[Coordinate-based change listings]
_ _ _
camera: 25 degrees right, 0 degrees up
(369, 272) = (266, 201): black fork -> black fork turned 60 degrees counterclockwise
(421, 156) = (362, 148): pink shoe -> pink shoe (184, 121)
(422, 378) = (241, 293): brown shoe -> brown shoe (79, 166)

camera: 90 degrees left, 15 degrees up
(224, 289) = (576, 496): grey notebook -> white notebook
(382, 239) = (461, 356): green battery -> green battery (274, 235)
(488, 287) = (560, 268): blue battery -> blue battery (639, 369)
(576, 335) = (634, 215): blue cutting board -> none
_ _ _
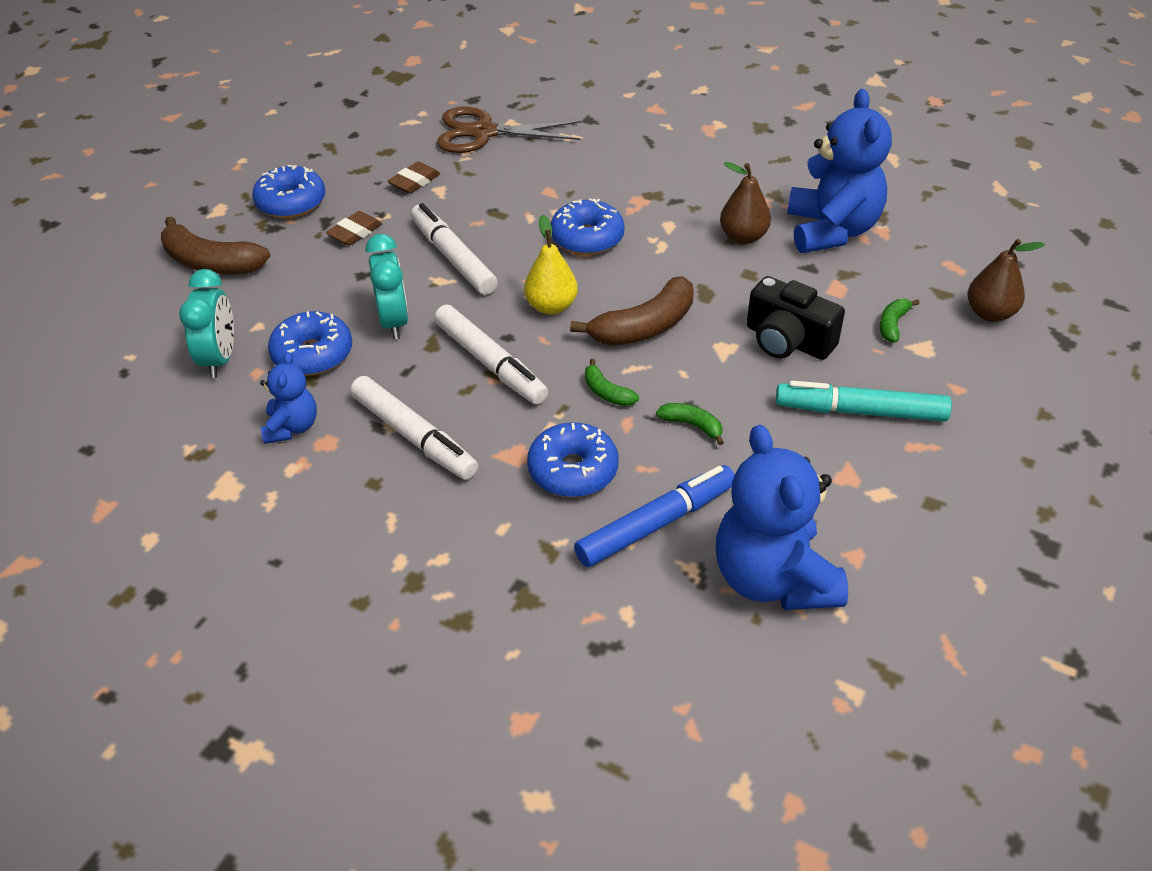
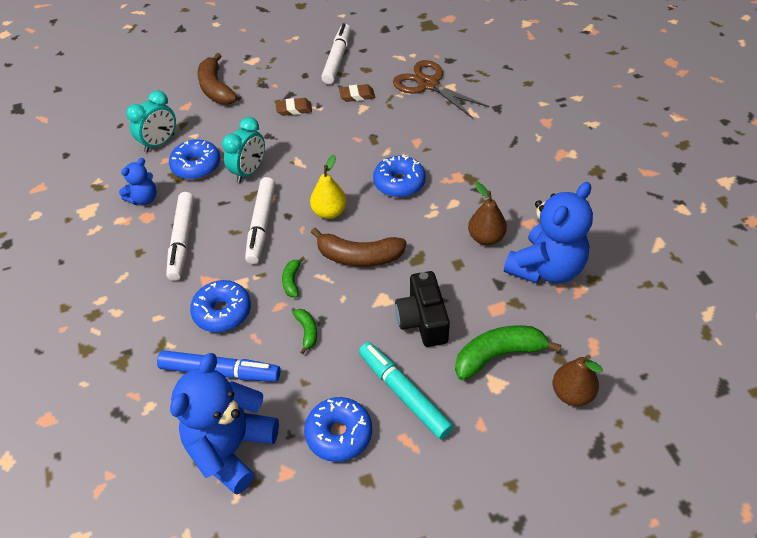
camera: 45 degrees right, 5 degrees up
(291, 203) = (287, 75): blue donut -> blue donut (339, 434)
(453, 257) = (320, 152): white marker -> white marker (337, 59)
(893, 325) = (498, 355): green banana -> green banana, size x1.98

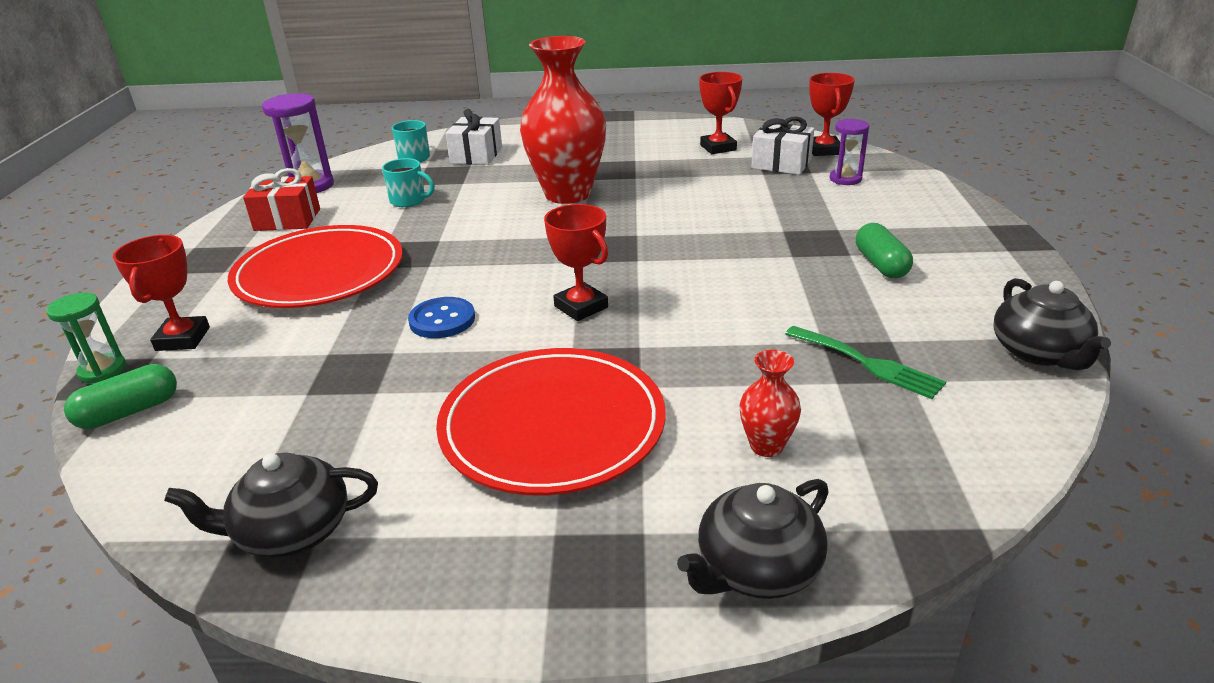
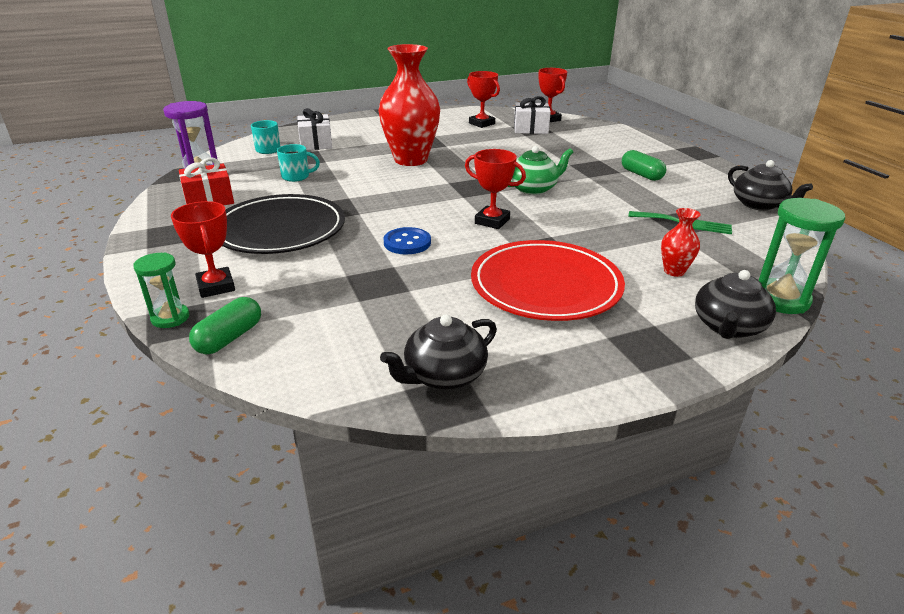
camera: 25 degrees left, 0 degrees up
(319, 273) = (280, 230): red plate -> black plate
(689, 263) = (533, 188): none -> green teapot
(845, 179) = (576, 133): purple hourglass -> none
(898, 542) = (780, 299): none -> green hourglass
_ _ _
▶ _Problem description_: Out of the data above, give again only the lines starting at the one holding "camera: 25 degrees right, 0 degrees up" and ending at the one holding "(576, 335) = (634, 215): blue", unchanged.

▶ _Task response_:
camera: 25 degrees right, 0 degrees up
(369, 272) = (266, 201): black fork -> black fork turned 60 degrees counterclockwise
(421, 156) = (362, 148): pink shoe -> pink shoe (184, 121)
(422, 378) = (241, 293): brown shoe -> brown shoe (79, 166)

camera: 90 degrees left, 15 degrees up
(224, 289) = (576, 496): grey notebook -> white notebook
(382, 239) = (461, 356): green battery -> green battery (274, 235)
(488, 287) = (560, 268): blue battery -> blue battery (639, 369)
(576, 335) = (634, 215): blue cutting board -> none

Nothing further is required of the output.